> WHAT YOU ARE ASKED TO DO
Give an exact reproduction of the lines from the one with "(646, 564) = (701, 418): pink hammer -> none" to the final line of the entries below, both ends included, and omit the pictures.

> INPUT MATERIAL
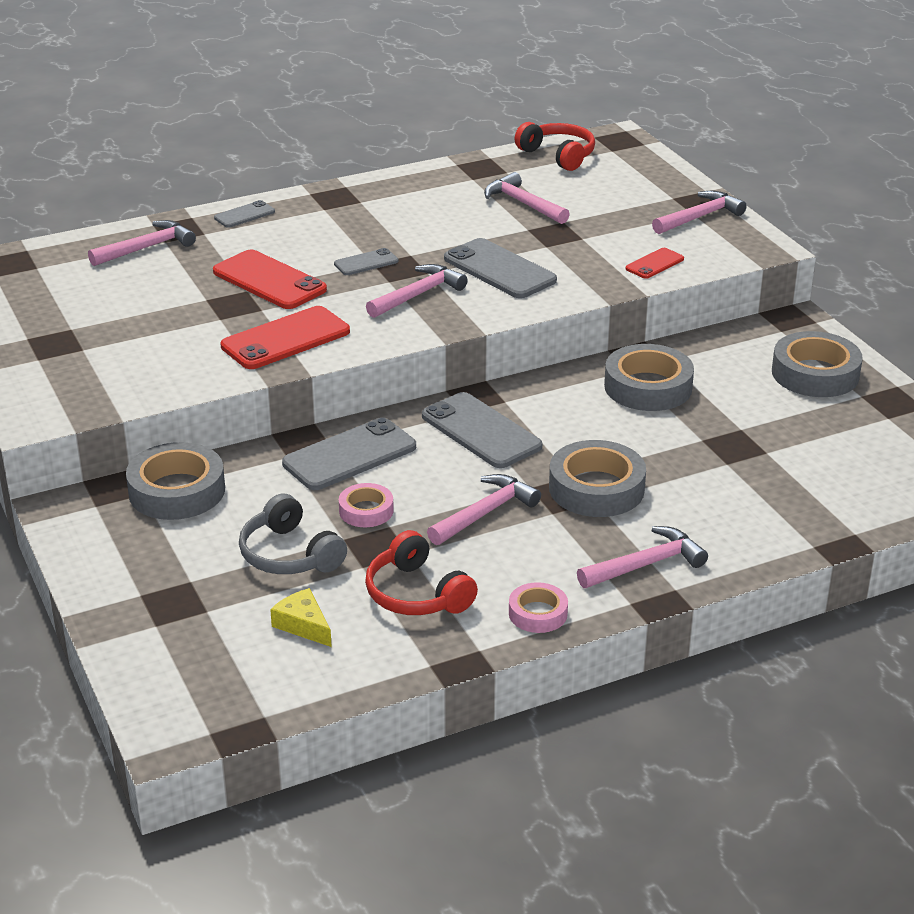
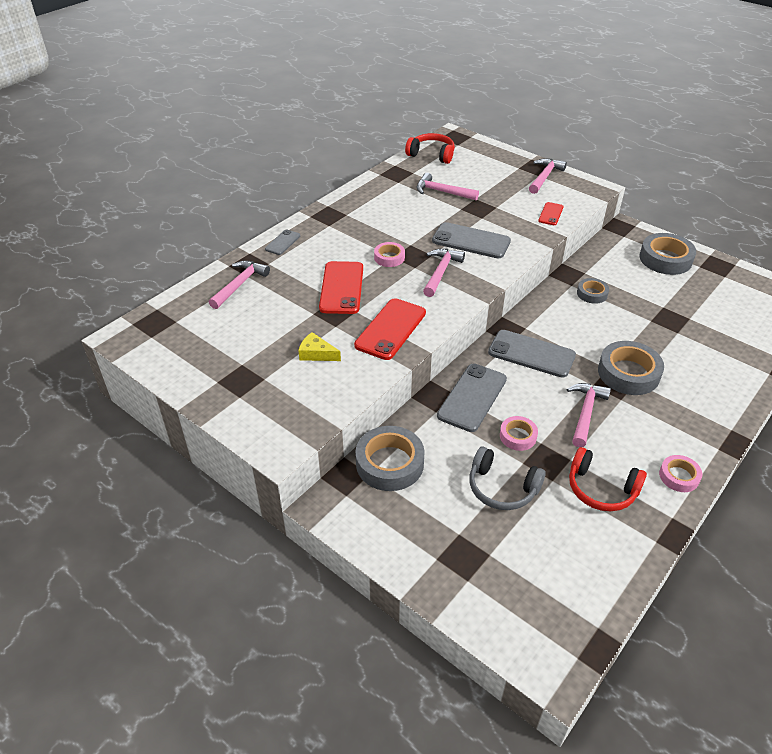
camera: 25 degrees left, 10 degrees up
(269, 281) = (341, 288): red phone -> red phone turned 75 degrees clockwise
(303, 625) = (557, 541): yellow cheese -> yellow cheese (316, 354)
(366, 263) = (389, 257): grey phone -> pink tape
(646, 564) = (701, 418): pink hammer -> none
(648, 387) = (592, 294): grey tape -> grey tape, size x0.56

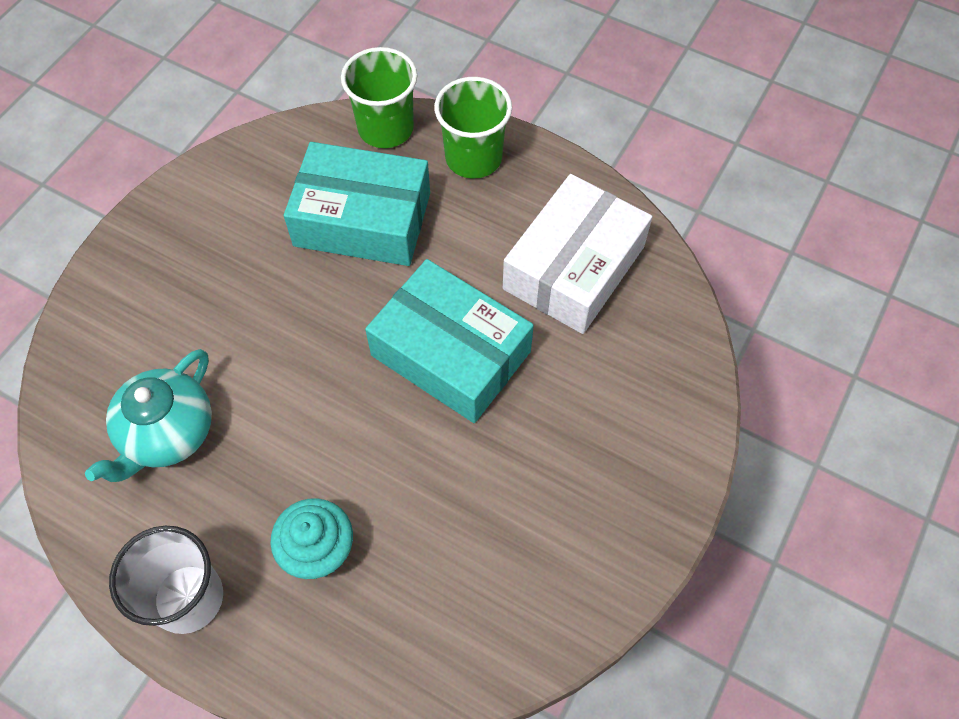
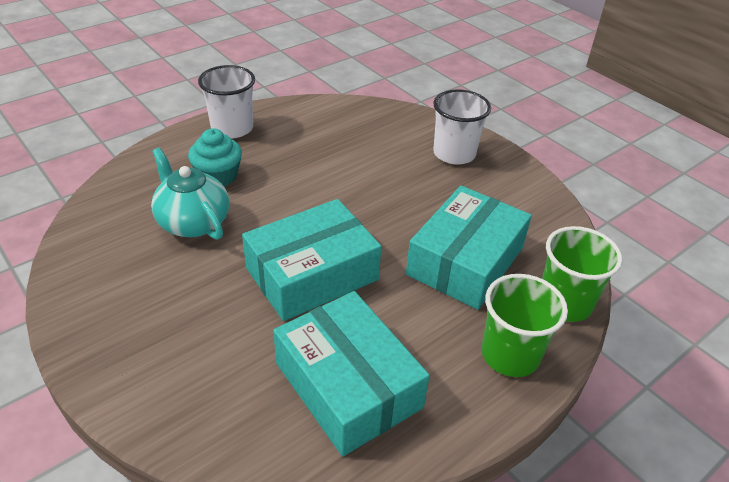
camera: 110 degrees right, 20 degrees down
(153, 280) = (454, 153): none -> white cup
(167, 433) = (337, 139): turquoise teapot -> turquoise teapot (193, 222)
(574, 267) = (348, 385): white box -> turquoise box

> TASK RESULT
(646, 564) = (701, 418): pink hammer -> none
(648, 387) = (592, 294): grey tape -> grey tape, size x0.56

camera: 110 degrees right, 20 degrees down
(153, 280) = (454, 153): none -> white cup
(167, 433) = (337, 139): turquoise teapot -> turquoise teapot (193, 222)
(574, 267) = (348, 385): white box -> turquoise box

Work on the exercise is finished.